How to complete this task - Would you output the entries below only from the line containing "Stable: [467,286,495,308] ->" through the line containing "Orpro Post: [307,292,596,550]", exactly as they stand and with both ends included?

[[ Data to examine, beginning ]]

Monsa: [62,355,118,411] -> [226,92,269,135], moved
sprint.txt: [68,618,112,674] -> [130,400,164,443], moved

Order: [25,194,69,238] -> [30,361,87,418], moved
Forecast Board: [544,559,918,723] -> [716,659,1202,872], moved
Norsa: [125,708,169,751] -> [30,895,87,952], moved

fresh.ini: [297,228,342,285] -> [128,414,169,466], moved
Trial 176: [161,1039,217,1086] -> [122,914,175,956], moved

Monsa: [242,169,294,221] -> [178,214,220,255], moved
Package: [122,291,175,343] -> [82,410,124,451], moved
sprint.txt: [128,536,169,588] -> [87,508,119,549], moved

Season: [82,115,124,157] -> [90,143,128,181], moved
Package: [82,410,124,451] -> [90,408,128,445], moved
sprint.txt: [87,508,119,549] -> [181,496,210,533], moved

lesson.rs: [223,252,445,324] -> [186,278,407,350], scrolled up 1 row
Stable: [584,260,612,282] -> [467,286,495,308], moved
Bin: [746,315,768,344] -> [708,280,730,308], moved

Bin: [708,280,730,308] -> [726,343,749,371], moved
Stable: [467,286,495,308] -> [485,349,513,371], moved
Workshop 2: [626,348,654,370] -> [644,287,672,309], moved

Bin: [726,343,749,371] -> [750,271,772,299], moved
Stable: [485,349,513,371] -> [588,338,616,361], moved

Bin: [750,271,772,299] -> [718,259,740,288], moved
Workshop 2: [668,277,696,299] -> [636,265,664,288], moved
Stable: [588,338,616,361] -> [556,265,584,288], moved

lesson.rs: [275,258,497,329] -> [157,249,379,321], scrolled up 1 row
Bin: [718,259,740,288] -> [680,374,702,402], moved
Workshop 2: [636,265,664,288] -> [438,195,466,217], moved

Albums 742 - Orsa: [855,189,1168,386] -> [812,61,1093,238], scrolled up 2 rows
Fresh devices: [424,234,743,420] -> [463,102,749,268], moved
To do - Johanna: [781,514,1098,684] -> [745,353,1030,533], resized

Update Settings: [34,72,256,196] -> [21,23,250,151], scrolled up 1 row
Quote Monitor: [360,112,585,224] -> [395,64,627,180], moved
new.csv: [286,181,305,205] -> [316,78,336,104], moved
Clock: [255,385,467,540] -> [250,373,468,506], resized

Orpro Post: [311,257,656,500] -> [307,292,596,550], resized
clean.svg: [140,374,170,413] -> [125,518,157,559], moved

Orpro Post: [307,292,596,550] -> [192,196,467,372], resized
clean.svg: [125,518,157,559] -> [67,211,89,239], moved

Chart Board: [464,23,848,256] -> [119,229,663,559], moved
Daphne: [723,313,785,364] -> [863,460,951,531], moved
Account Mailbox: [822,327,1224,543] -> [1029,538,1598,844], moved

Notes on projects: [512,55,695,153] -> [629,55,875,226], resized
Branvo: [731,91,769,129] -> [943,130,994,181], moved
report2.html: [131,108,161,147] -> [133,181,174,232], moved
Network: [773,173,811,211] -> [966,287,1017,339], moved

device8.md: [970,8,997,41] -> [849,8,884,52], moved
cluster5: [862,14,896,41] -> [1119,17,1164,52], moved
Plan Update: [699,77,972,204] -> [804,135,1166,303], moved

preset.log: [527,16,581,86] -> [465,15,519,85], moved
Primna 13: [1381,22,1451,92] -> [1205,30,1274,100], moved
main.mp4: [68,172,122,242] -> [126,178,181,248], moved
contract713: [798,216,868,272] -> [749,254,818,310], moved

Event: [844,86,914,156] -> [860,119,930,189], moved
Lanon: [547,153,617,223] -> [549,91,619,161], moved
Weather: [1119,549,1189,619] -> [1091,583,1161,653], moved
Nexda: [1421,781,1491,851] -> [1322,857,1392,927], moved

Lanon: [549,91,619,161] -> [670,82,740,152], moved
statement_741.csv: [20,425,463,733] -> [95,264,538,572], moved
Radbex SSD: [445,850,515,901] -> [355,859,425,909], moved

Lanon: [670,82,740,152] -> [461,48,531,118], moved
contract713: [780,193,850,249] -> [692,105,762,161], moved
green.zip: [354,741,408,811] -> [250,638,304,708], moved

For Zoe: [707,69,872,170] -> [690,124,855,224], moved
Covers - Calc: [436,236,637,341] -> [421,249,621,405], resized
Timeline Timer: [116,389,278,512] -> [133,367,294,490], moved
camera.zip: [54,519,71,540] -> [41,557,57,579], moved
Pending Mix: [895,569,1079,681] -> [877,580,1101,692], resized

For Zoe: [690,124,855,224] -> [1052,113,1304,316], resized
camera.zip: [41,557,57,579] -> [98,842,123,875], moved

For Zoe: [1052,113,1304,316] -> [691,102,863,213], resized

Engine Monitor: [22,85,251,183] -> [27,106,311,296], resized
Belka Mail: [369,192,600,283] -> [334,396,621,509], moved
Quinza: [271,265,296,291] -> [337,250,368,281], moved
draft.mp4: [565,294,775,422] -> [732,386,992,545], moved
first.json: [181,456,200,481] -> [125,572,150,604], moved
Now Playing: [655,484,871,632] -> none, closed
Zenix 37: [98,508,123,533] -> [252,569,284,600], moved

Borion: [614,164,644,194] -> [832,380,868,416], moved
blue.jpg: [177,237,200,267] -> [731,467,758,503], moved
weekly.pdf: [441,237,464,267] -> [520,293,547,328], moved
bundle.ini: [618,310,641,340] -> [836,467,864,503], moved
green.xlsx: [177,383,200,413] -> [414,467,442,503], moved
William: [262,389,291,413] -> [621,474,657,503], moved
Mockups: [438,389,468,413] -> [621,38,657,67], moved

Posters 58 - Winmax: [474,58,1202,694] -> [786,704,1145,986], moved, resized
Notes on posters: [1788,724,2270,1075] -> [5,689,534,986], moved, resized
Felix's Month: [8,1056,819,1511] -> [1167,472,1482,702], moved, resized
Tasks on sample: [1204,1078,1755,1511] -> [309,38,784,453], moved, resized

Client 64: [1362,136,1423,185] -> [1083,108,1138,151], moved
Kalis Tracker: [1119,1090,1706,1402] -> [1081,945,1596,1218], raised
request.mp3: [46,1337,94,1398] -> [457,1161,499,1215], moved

[[ Data to examine, end ]]

Task solution -
Stable: [467,286,495,308] -> [485,349,513,371], moved
Workshop 2: [626,348,654,370] -> [644,287,672,309], moved

Bin: [726,343,749,371] -> [750,271,772,299], moved
Stable: [485,349,513,371] -> [588,338,616,361], moved

Bin: [750,271,772,299] -> [718,259,740,288], moved
Workshop 2: [668,277,696,299] -> [636,265,664,288], moved
Stable: [588,338,616,361] -> [556,265,584,288], moved

lesson.rs: [275,258,497,329] -> [157,249,379,321], scrolled up 1 row
Bin: [718,259,740,288] -> [680,374,702,402], moved
Workshop 2: [636,265,664,288] -> [438,195,466,217], moved

Albums 742 - Orsa: [855,189,1168,386] -> [812,61,1093,238], scrolled up 2 rows
Fresh devices: [424,234,743,420] -> [463,102,749,268], moved
To do - Johanna: [781,514,1098,684] -> [745,353,1030,533], resized

Update Settings: [34,72,256,196] -> [21,23,250,151], scrolled up 1 row
Quote Monitor: [360,112,585,224] -> [395,64,627,180], moved
new.csv: [286,181,305,205] -> [316,78,336,104], moved
Clock: [255,385,467,540] -> [250,373,468,506], resized

Orpro Post: [311,257,656,500] -> [307,292,596,550], resized
clean.svg: [140,374,170,413] -> [125,518,157,559], moved

Orpro Post: [307,292,596,550] -> [192,196,467,372], resized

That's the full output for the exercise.